**Exercise directions**
Look through the records below for the line with "red light bulb: 14 -> 11" and the line with "white cutting board: 0 -> 3", then return those lines and all lines between, exactly.

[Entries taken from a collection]
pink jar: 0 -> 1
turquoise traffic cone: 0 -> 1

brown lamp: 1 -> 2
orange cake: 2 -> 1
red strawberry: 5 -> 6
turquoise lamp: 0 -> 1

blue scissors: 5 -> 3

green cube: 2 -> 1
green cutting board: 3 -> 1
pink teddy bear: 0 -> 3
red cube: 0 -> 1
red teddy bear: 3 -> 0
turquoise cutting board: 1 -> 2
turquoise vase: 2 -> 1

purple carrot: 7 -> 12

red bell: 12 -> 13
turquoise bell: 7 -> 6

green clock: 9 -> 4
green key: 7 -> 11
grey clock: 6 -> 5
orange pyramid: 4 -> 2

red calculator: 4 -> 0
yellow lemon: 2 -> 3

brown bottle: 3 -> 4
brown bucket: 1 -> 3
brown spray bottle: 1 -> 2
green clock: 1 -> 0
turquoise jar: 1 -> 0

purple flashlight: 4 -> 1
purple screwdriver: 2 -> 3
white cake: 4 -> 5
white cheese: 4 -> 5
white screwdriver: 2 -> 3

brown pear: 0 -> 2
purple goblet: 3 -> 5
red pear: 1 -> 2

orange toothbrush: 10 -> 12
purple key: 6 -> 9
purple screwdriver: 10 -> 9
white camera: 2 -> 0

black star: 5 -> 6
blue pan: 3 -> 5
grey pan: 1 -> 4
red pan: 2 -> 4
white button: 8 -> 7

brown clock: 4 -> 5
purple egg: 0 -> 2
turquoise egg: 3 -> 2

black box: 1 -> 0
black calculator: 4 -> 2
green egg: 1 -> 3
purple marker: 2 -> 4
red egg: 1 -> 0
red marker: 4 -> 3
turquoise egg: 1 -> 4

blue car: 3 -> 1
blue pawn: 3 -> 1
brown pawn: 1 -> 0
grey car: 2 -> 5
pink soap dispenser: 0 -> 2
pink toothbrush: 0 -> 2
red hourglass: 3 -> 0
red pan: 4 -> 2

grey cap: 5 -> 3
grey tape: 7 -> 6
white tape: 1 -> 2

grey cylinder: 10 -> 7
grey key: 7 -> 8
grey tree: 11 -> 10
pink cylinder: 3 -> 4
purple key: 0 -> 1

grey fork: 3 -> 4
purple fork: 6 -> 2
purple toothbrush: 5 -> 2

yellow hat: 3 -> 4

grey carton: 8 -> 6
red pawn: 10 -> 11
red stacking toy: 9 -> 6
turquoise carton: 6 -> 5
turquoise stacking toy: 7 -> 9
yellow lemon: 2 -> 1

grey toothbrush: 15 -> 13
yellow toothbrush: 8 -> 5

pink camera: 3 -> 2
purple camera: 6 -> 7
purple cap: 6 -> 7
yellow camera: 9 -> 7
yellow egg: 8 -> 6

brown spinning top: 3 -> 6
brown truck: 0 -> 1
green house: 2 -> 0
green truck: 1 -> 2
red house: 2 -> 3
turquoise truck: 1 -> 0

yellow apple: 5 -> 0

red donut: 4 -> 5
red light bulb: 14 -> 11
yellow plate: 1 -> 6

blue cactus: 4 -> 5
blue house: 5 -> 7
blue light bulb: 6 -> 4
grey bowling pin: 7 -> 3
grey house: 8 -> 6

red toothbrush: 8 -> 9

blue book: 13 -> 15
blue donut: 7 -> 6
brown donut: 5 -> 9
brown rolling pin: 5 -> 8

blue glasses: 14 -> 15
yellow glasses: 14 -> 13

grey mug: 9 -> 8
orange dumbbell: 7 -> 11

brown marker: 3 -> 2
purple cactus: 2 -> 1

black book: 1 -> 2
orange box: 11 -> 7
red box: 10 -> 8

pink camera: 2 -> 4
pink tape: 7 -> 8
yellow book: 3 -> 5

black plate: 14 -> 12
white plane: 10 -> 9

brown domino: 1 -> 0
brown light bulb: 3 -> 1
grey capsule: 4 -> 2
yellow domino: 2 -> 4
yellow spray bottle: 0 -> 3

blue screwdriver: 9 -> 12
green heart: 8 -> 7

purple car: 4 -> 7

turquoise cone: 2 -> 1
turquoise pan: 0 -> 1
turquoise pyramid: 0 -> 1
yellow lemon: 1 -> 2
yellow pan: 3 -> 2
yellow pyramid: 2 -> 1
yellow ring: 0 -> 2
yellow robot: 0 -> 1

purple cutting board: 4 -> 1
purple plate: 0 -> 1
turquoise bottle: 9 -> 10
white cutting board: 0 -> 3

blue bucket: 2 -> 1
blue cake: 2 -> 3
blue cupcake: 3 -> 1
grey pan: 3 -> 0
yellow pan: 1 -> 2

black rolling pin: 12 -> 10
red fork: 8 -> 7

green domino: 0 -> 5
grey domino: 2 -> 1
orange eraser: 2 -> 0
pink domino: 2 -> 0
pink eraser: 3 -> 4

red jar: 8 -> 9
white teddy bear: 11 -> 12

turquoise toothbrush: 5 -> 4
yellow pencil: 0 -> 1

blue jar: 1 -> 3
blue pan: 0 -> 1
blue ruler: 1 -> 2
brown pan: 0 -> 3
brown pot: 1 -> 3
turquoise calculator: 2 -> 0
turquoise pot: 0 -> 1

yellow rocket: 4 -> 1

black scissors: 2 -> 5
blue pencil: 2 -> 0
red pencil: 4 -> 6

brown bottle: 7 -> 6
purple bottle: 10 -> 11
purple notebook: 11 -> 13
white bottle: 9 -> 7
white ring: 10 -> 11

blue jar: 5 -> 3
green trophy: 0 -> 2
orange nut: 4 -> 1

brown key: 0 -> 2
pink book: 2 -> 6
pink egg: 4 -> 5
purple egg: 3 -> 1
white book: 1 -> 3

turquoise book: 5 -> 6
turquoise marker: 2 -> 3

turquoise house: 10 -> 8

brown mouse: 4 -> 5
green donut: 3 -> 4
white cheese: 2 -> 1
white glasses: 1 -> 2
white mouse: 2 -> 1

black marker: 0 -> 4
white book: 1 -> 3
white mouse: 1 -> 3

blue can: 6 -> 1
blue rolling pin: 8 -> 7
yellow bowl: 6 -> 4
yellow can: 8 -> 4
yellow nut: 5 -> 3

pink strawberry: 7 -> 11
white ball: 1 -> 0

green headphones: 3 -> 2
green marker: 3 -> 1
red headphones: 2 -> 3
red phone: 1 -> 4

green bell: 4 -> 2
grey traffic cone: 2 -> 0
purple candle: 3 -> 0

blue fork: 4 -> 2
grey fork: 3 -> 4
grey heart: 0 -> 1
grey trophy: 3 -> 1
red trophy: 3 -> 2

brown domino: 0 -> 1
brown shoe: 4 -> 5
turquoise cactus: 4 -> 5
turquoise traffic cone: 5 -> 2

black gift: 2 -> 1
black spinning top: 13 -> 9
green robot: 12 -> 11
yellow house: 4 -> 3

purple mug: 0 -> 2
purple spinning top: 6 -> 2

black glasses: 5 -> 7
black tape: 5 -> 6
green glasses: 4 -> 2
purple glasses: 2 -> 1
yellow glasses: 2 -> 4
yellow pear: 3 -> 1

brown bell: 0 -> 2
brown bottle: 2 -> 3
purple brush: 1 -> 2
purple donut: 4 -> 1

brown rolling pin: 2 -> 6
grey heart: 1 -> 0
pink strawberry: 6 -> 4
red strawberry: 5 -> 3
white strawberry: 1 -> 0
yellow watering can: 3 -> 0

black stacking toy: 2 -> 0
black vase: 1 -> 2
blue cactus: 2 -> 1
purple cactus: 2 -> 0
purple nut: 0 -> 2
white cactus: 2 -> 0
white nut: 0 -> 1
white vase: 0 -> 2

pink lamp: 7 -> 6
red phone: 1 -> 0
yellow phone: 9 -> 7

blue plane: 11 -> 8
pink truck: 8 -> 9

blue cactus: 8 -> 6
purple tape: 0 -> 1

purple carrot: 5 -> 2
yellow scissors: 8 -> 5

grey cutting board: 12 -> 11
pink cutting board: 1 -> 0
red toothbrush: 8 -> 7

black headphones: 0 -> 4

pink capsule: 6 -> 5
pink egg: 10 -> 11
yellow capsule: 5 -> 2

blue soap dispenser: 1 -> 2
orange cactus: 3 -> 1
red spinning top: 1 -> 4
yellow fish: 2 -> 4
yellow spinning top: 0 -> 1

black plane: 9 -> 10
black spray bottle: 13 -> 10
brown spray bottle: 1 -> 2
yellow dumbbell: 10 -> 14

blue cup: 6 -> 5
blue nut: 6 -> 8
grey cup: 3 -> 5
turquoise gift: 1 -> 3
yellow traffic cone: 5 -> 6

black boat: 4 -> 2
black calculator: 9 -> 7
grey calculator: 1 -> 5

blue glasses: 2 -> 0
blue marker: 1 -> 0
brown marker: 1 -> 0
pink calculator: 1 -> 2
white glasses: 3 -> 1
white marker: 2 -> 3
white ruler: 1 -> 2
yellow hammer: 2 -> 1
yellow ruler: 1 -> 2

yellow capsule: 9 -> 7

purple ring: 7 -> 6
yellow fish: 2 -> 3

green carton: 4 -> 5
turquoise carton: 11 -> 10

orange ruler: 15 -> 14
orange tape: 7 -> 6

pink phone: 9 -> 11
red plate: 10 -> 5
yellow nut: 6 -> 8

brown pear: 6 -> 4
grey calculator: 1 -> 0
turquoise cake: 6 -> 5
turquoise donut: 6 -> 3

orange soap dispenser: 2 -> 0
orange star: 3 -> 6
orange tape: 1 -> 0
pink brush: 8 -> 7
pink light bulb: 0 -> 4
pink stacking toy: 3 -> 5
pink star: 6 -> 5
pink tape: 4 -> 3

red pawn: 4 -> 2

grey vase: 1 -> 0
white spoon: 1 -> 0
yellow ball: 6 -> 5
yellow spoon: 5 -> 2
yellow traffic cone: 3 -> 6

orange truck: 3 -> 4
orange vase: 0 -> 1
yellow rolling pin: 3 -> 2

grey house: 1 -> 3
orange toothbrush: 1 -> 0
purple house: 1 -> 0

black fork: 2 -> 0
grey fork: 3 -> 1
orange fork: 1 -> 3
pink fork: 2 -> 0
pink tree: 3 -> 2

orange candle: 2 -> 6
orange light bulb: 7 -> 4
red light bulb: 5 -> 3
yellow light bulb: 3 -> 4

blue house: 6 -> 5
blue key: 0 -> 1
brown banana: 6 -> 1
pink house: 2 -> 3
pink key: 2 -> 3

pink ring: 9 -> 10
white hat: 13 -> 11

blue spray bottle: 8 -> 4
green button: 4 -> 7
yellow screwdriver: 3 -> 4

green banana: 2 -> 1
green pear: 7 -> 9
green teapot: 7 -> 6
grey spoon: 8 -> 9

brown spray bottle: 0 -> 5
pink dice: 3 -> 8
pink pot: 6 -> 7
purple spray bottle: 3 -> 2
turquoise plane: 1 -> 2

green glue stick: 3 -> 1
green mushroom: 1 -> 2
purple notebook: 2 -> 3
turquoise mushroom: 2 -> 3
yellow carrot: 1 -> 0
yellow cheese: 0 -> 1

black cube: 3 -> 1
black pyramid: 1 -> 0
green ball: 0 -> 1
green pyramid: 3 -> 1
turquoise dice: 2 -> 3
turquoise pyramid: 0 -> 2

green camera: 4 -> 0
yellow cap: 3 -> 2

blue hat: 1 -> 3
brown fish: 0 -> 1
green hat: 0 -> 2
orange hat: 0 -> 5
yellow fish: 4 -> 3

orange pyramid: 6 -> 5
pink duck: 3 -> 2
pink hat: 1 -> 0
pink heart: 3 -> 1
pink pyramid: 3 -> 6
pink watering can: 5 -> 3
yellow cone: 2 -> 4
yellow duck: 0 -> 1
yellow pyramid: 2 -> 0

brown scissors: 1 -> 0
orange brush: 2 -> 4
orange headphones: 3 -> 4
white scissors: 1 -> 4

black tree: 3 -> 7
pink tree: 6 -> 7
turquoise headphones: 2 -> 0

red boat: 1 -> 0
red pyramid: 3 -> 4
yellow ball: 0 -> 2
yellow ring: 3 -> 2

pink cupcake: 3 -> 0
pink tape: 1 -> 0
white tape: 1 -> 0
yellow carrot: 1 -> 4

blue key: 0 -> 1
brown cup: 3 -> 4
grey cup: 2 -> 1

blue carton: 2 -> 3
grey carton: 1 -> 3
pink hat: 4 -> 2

**Problem solution**
red light bulb: 14 -> 11
yellow plate: 1 -> 6

blue cactus: 4 -> 5
blue house: 5 -> 7
blue light bulb: 6 -> 4
grey bowling pin: 7 -> 3
grey house: 8 -> 6

red toothbrush: 8 -> 9

blue book: 13 -> 15
blue donut: 7 -> 6
brown donut: 5 -> 9
brown rolling pin: 5 -> 8

blue glasses: 14 -> 15
yellow glasses: 14 -> 13

grey mug: 9 -> 8
orange dumbbell: 7 -> 11

brown marker: 3 -> 2
purple cactus: 2 -> 1

black book: 1 -> 2
orange box: 11 -> 7
red box: 10 -> 8

pink camera: 2 -> 4
pink tape: 7 -> 8
yellow book: 3 -> 5

black plate: 14 -> 12
white plane: 10 -> 9

brown domino: 1 -> 0
brown light bulb: 3 -> 1
grey capsule: 4 -> 2
yellow domino: 2 -> 4
yellow spray bottle: 0 -> 3

blue screwdriver: 9 -> 12
green heart: 8 -> 7

purple car: 4 -> 7

turquoise cone: 2 -> 1
turquoise pan: 0 -> 1
turquoise pyramid: 0 -> 1
yellow lemon: 1 -> 2
yellow pan: 3 -> 2
yellow pyramid: 2 -> 1
yellow ring: 0 -> 2
yellow robot: 0 -> 1

purple cutting board: 4 -> 1
purple plate: 0 -> 1
turquoise bottle: 9 -> 10
white cutting board: 0 -> 3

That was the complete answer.